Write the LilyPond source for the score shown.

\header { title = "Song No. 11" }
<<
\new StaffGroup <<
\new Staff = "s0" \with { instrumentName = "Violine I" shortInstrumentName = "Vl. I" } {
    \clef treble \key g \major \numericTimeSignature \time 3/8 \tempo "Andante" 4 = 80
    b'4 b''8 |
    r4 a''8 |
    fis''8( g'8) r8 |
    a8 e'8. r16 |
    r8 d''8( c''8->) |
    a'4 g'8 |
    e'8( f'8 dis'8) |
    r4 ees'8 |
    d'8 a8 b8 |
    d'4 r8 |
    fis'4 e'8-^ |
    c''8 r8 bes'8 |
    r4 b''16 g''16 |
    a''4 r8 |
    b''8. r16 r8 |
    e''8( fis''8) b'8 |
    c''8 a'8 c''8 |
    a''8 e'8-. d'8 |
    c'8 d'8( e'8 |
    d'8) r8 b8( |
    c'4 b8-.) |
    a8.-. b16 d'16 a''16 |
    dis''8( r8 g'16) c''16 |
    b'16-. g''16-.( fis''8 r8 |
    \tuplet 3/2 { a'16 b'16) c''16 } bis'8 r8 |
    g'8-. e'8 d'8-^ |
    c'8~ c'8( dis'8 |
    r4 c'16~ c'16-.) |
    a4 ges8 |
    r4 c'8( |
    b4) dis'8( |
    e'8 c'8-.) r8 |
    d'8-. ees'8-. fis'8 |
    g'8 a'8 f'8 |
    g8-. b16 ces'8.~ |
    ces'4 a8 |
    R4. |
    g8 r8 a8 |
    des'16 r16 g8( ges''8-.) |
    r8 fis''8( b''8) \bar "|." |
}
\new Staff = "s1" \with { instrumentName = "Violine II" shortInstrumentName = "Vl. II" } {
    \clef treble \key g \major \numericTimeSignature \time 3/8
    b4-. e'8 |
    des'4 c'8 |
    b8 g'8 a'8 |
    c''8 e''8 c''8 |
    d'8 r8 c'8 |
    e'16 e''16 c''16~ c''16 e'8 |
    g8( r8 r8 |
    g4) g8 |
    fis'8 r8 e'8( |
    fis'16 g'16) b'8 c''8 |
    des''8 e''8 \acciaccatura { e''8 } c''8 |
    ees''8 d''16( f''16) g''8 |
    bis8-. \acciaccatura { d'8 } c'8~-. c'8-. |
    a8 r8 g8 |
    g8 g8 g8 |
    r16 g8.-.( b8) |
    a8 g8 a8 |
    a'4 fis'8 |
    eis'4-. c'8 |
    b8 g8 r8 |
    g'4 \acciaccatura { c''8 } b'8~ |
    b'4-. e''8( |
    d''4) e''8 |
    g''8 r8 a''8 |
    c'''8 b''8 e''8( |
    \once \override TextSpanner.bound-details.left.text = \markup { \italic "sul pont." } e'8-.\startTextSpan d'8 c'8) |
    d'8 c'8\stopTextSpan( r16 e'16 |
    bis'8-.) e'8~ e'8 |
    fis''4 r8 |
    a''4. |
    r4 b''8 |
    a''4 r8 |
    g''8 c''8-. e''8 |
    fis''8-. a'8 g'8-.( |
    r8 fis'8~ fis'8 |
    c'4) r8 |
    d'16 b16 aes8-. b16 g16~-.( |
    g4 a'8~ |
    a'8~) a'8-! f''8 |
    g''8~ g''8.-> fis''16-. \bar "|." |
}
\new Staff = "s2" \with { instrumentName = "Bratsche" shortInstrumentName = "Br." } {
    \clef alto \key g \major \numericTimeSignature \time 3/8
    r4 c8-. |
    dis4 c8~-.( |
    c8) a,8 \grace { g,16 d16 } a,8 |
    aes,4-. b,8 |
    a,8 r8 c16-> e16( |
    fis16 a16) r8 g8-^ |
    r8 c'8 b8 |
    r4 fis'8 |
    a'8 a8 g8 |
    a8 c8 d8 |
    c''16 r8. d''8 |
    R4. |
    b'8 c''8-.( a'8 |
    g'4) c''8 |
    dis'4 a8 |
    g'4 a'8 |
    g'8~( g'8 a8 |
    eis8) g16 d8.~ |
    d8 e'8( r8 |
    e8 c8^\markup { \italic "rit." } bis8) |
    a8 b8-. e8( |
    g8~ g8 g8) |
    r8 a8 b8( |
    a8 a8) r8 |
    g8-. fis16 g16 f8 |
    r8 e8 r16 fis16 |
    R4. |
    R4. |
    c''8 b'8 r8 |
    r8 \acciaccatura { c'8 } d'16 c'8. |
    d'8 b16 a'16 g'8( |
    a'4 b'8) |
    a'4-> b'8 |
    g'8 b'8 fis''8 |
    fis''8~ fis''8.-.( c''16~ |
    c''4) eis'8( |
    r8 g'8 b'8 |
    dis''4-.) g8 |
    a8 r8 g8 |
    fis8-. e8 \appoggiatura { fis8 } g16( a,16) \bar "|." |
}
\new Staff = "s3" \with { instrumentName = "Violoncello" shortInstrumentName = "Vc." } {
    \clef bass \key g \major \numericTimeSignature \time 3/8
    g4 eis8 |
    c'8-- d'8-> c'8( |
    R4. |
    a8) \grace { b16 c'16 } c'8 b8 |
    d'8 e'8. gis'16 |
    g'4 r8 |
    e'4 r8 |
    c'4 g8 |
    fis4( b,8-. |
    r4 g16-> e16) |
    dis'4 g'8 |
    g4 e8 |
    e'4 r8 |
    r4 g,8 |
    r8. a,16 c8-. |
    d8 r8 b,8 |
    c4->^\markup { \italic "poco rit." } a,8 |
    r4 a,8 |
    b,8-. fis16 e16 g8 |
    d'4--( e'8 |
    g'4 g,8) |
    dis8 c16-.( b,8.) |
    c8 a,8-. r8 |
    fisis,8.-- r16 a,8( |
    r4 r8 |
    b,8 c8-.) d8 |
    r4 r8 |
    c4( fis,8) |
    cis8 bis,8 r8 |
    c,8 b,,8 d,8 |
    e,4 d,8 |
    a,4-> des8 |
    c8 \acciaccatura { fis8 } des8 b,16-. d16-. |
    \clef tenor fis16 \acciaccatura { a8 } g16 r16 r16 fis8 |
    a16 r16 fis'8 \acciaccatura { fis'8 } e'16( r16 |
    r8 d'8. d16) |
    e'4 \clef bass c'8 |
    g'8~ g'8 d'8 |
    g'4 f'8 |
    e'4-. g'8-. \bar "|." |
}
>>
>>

::::::::

#### Exercise
State how many lines in the items above contain the string "numericTimeSignature", matching case exactly. Give only the number.

#### Task result
4